#### Study material ####
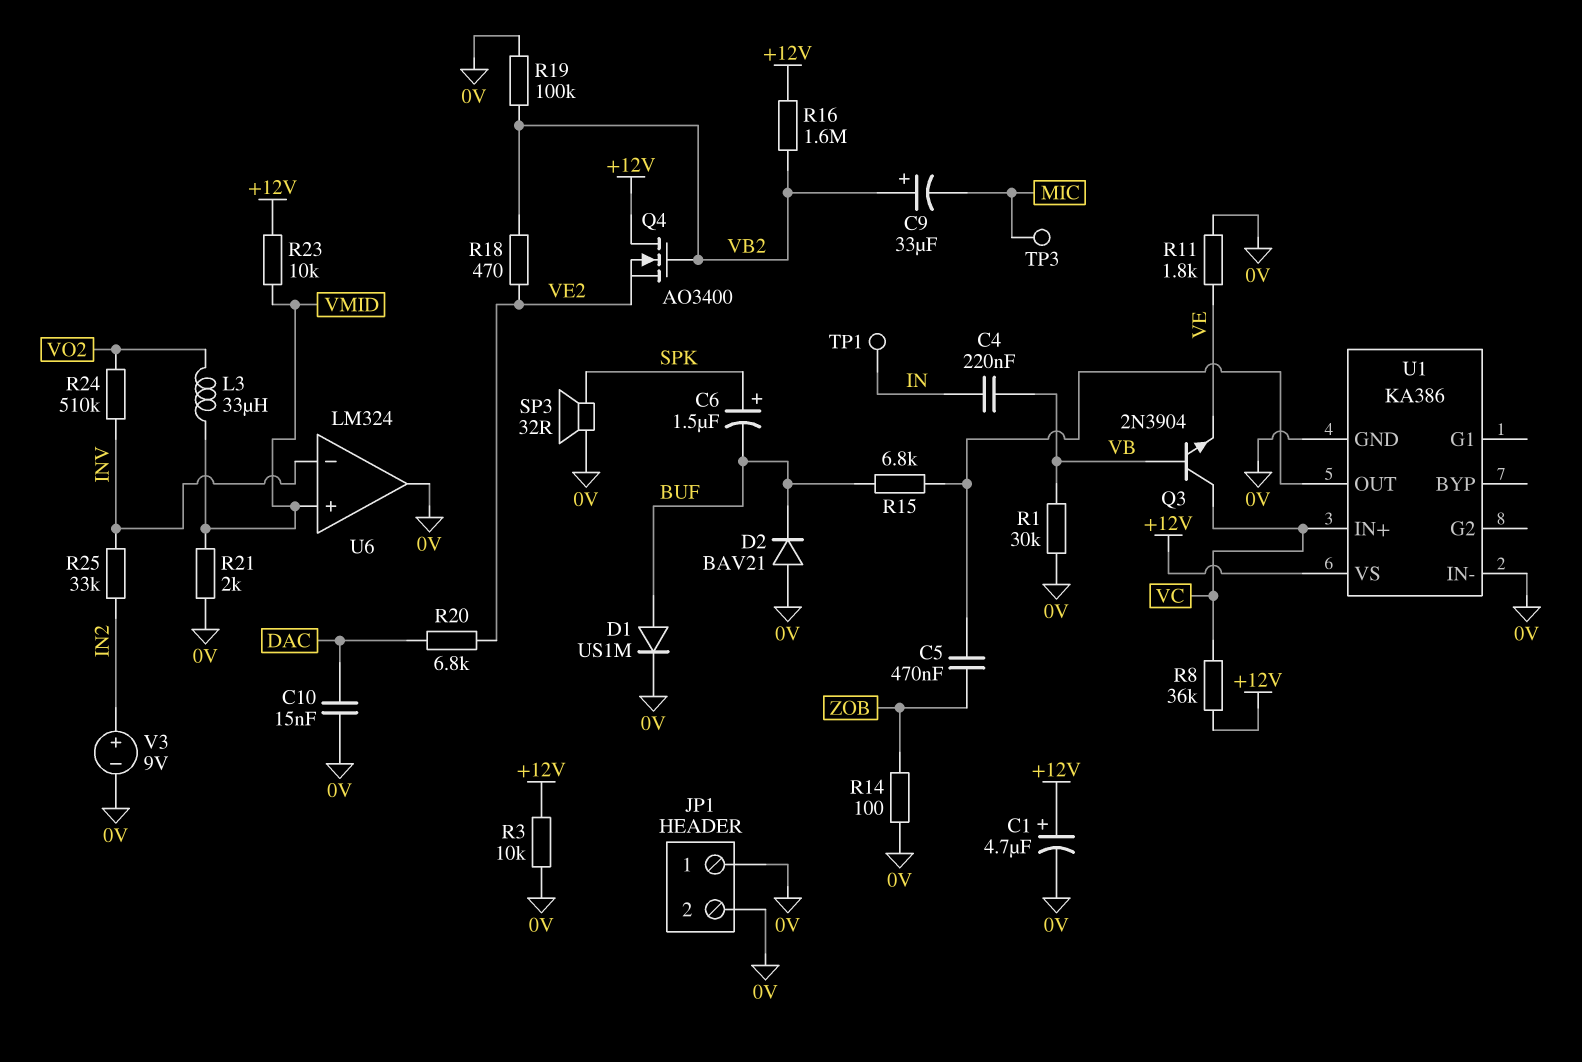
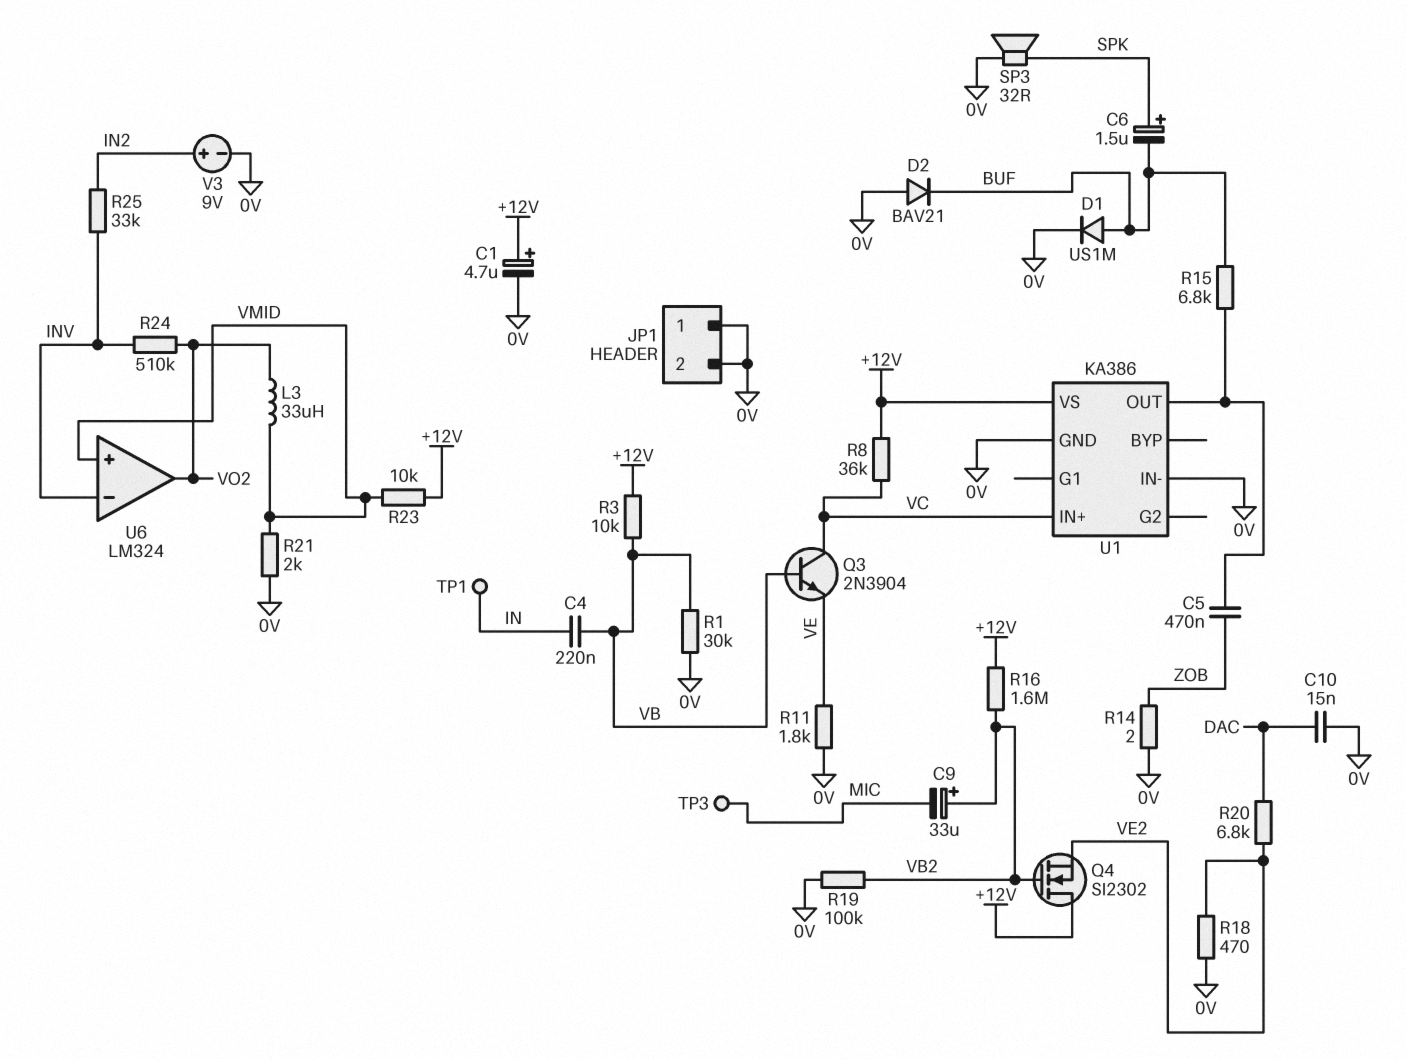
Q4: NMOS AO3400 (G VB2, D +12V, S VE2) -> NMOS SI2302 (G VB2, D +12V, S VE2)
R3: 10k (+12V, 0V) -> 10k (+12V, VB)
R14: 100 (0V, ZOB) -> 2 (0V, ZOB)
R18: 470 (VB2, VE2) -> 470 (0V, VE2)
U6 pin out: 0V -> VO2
####
▶ [What you need to do]: Could you write out, unchanged, the line with "R14: 100 (0V, ZOB) -> 2 (0V, ZOB)" and every line after it in the data above?

▶ [Response to this exercise]:
R14: 100 (0V, ZOB) -> 2 (0V, ZOB)
R18: 470 (VB2, VE2) -> 470 (0V, VE2)
U6 pin out: 0V -> VO2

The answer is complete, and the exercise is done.